TASK:
What you return must match the listing exactly, with every image removed.

COLLECTED DATA:
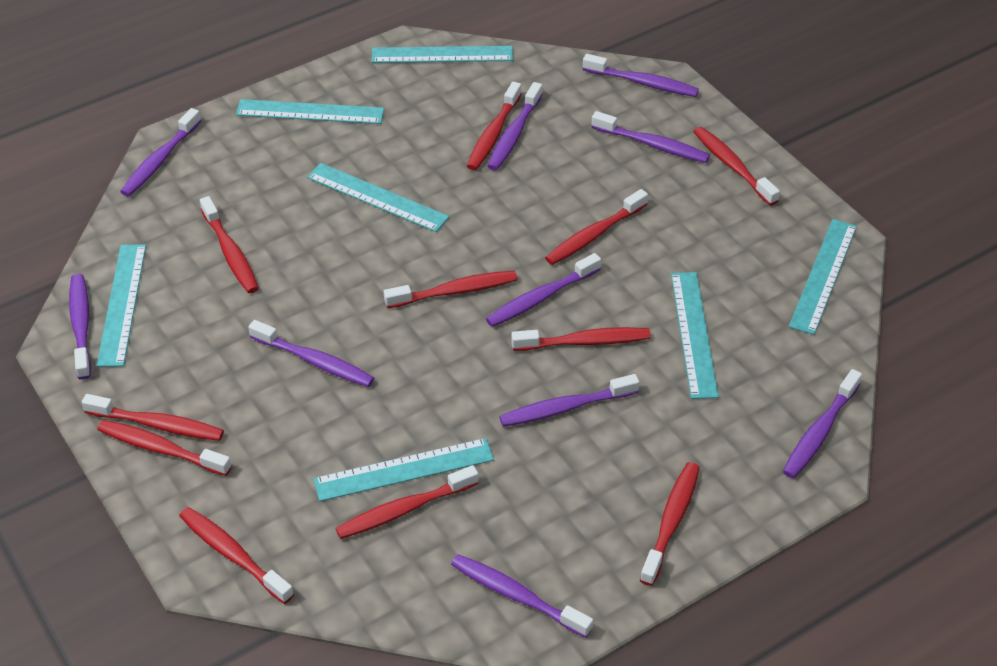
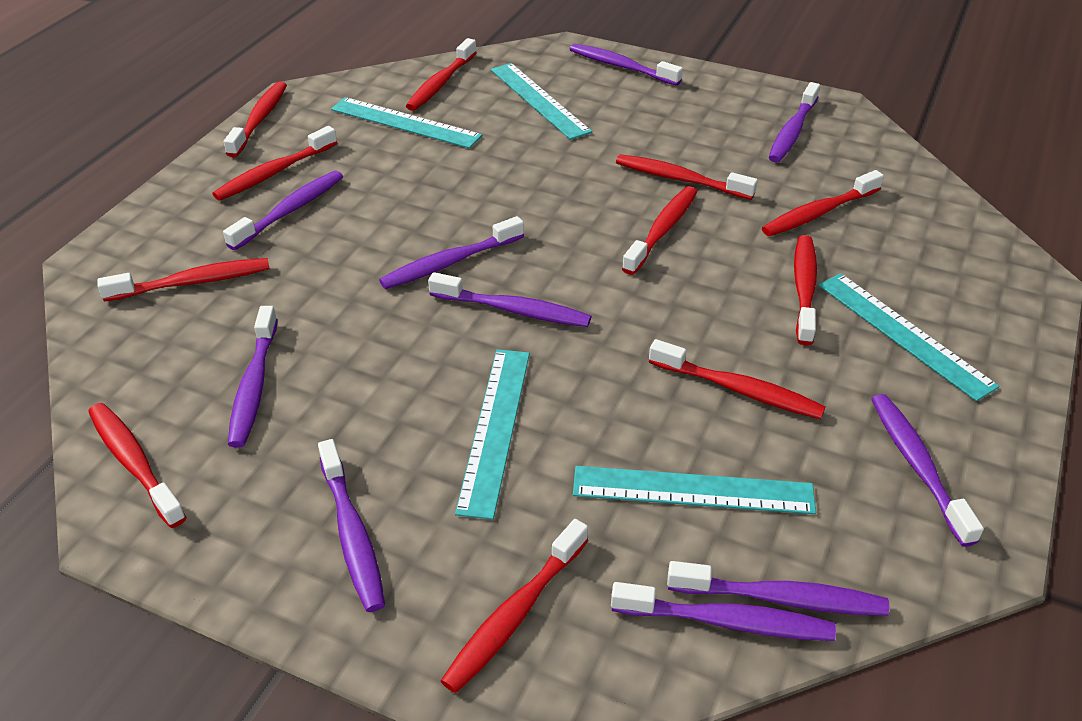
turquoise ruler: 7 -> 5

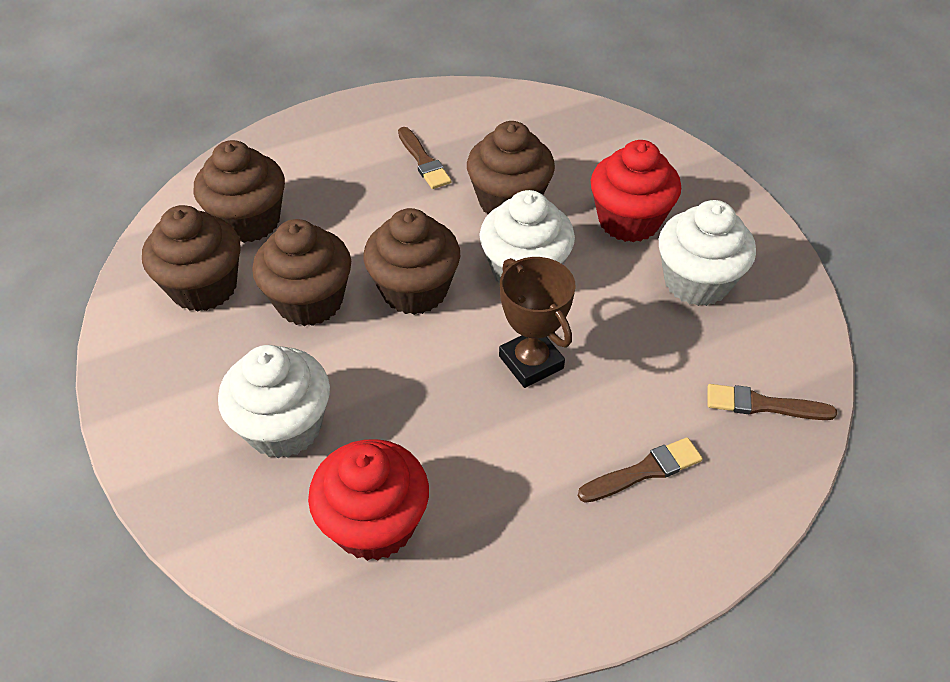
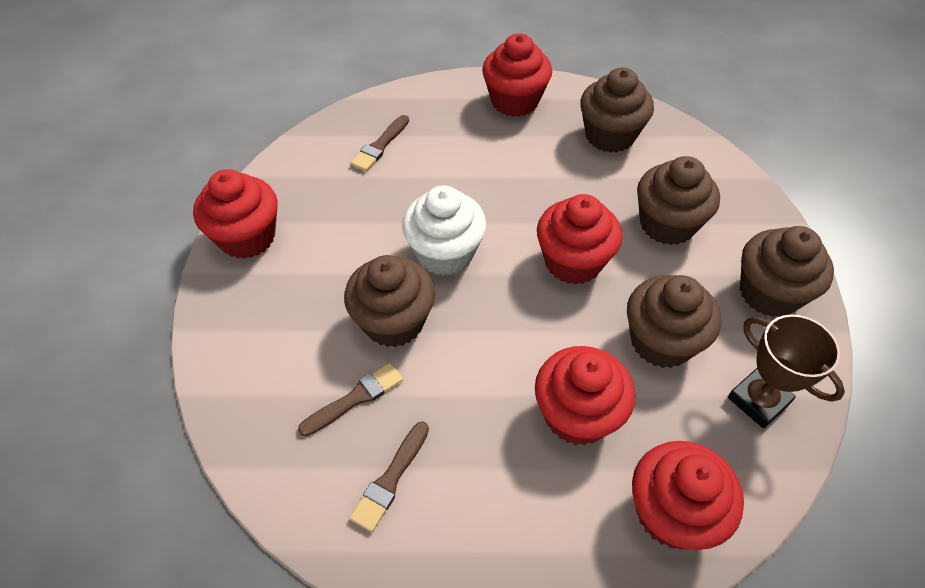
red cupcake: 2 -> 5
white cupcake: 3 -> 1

WRITTEN ANSWER:
turquoise ruler: 7 -> 5

red cupcake: 2 -> 5
white cupcake: 3 -> 1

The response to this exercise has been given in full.